(Beginning of Data records)
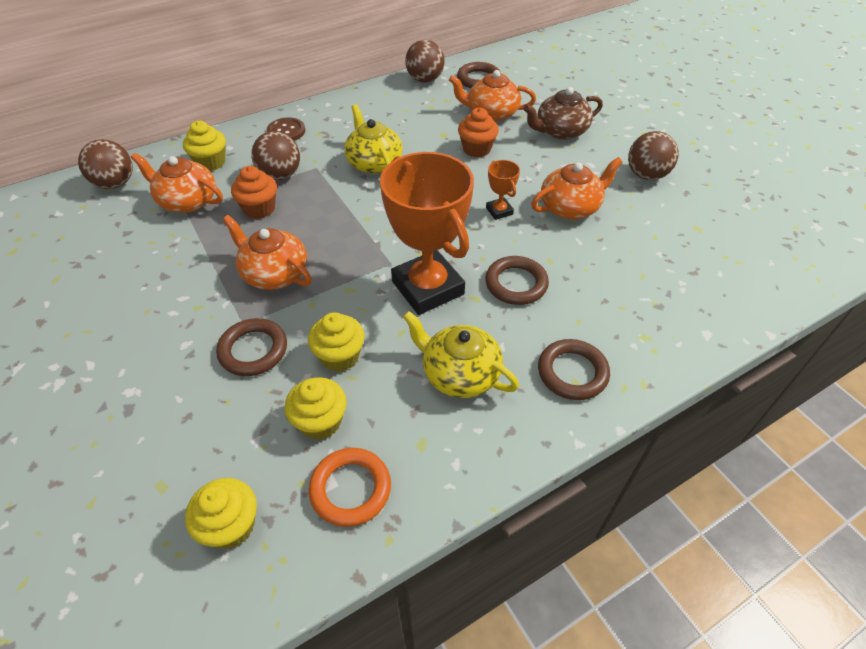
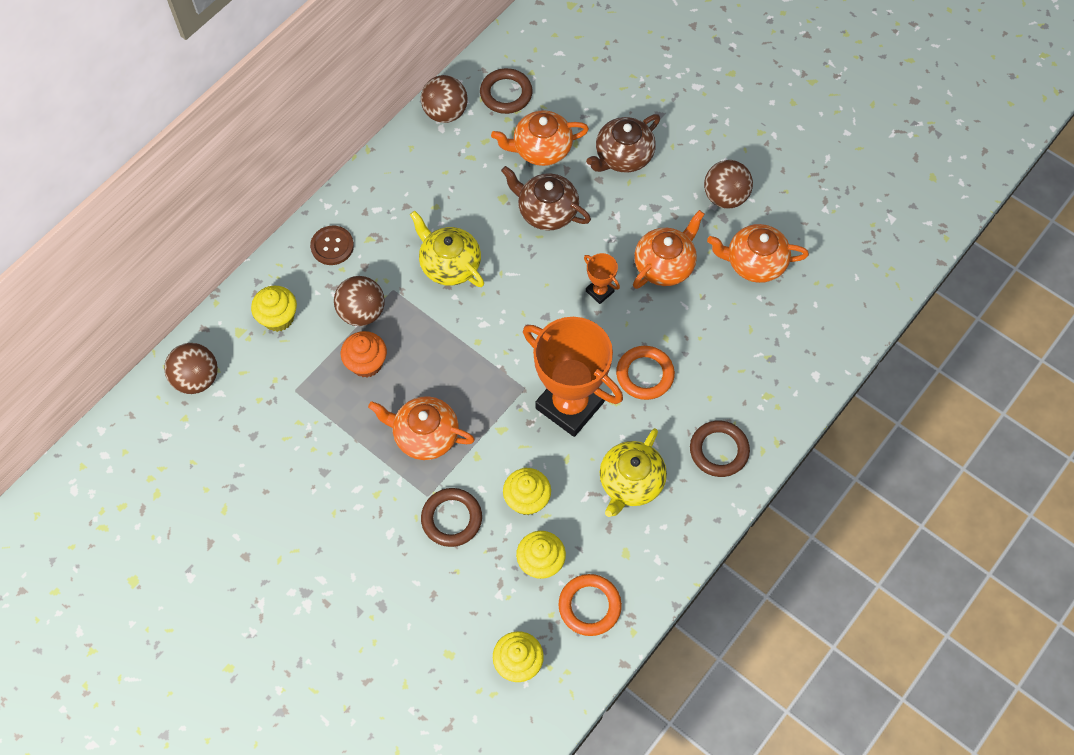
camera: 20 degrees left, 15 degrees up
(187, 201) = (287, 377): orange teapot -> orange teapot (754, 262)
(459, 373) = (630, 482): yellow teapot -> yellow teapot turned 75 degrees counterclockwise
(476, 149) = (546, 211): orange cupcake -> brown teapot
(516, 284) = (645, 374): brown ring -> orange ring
(End of Data records)
(Beginning of Data records)
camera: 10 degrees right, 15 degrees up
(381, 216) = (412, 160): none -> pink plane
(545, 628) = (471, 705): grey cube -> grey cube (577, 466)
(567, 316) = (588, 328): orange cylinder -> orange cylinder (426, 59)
(End of Data records)
(Beginning of Data records)
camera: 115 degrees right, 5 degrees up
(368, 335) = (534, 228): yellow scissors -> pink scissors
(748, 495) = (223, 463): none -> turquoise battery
(End of Data records)
Your instructions: Set down precisely the lines above between the line holding "camera: 20 degrees left, 15 degrees up" and the line holding "(516, 284) = (645, 374): brown", inclusive, and nothing beyond them.

Answer space:
camera: 20 degrees left, 15 degrees up
(187, 201) = (287, 377): orange teapot -> orange teapot (754, 262)
(459, 373) = (630, 482): yellow teapot -> yellow teapot turned 75 degrees counterclockwise
(476, 149) = (546, 211): orange cupcake -> brown teapot
(516, 284) = (645, 374): brown ring -> orange ring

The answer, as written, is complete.